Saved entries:
* * * * * * *

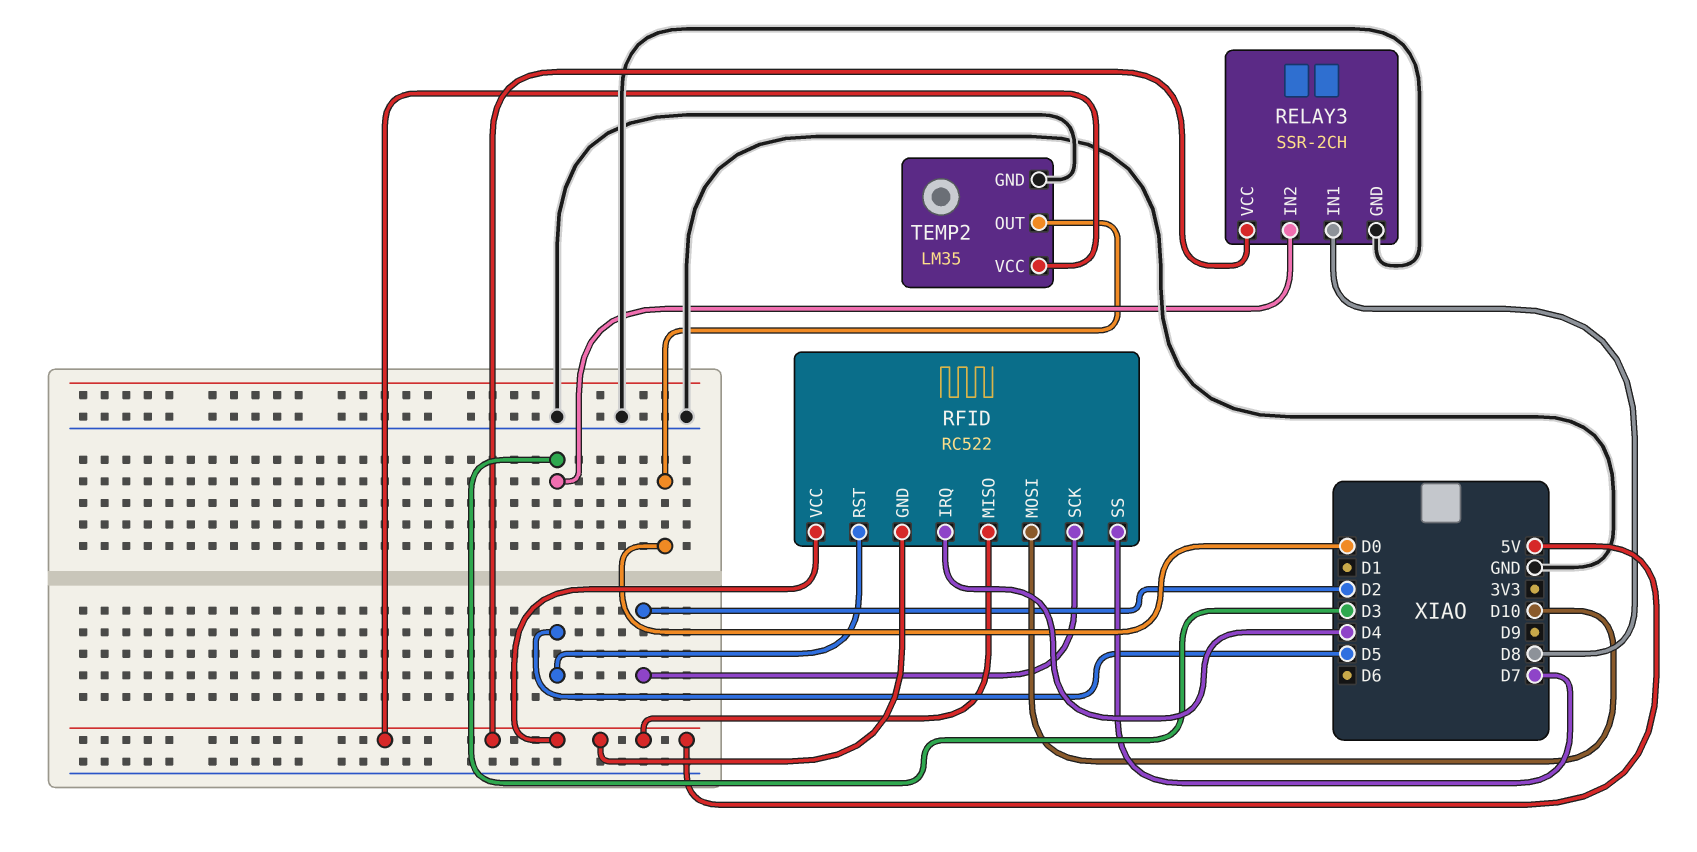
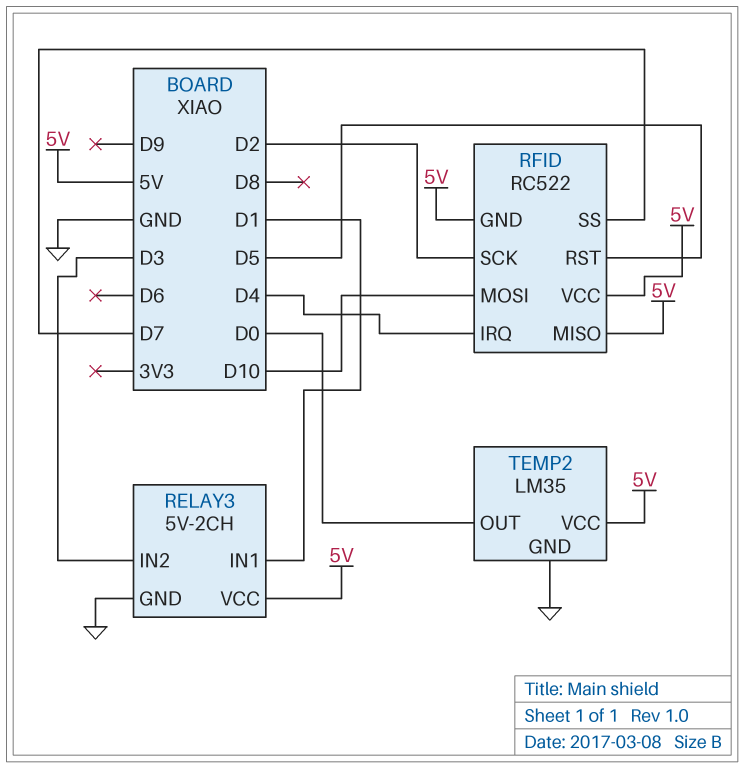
RELAY3: SSR-2CH -> 5V-2CH
RELAY3 pin IN1: D8 -> D1

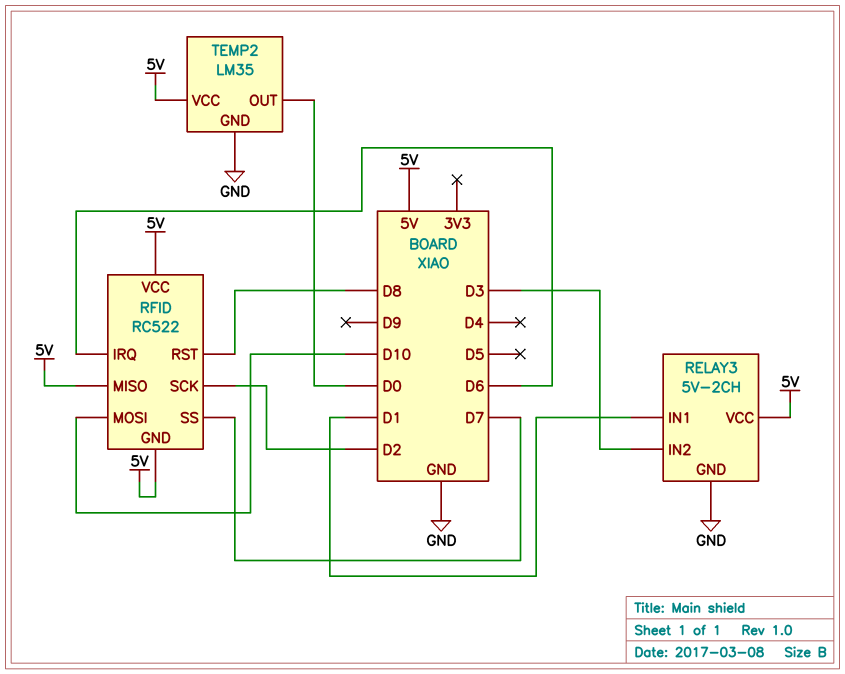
RFID pin IRQ: D4 -> D6
RFID pin RST: D5 -> D8

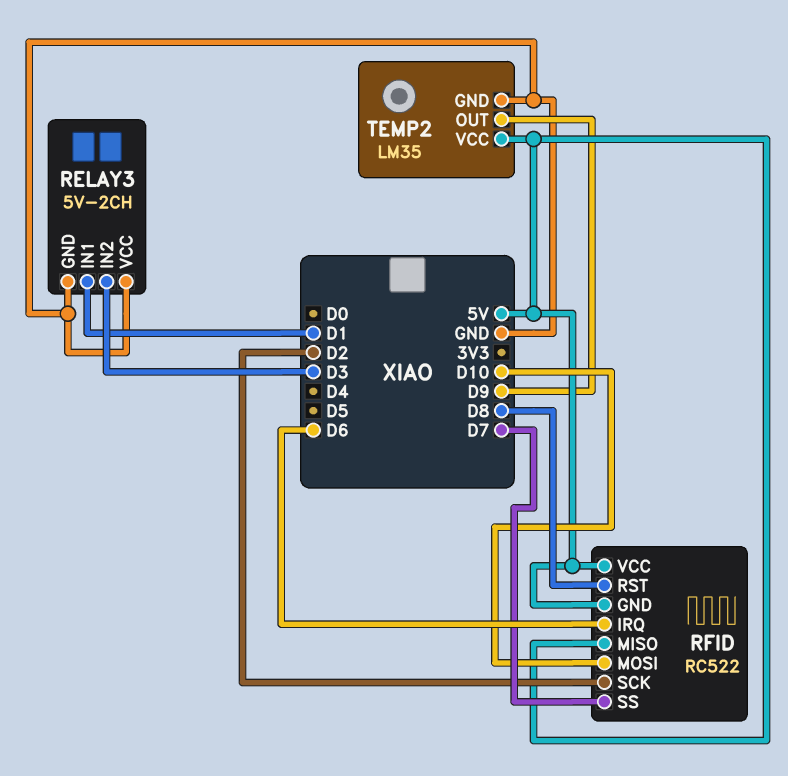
RELAY3 pin VCC: 5V -> GND
TEMP2 pin OUT: D0 -> D9

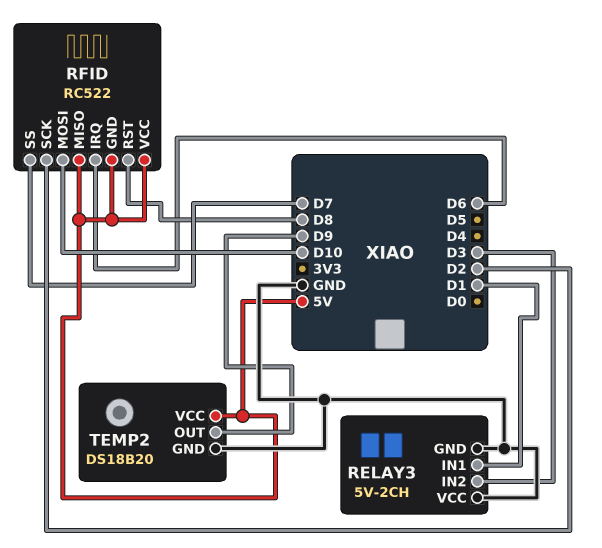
TEMP2: LM35 -> DS18B20

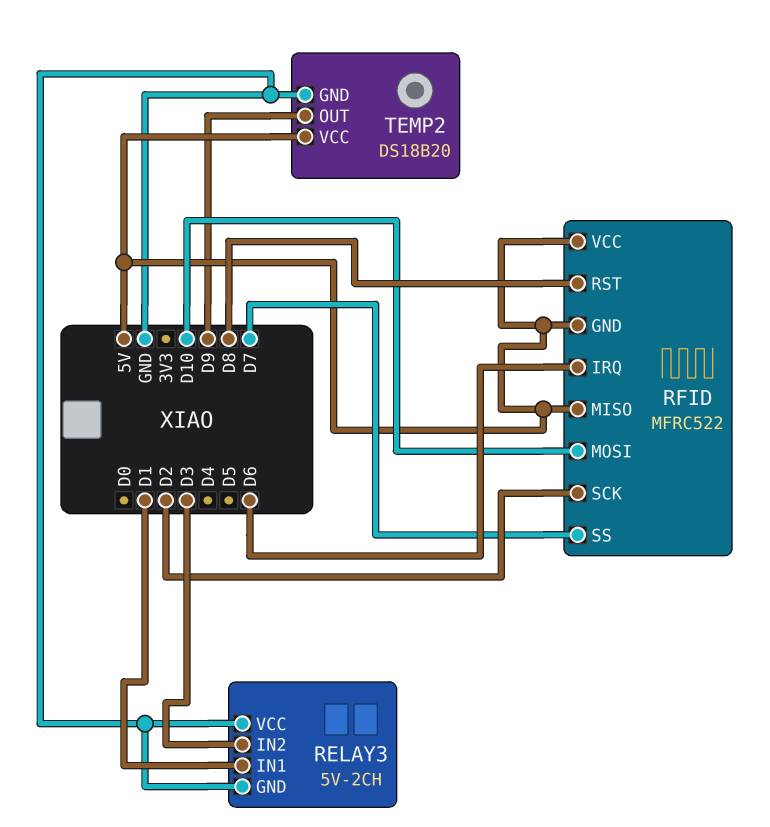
RFID: RC522 -> MFRC522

* * * * * * *

* **Task prompt**: Wherever an image appears, omit it; copy the rest of the records exactly.

* **Finished task**:
RELAY3: SSR-2CH -> 5V-2CH
RELAY3 pin IN1: D8 -> D1

RFID pin IRQ: D4 -> D6
RFID pin RST: D5 -> D8

RELAY3 pin VCC: 5V -> GND
TEMP2 pin OUT: D0 -> D9

TEMP2: LM35 -> DS18B20

RFID: RC522 -> MFRC522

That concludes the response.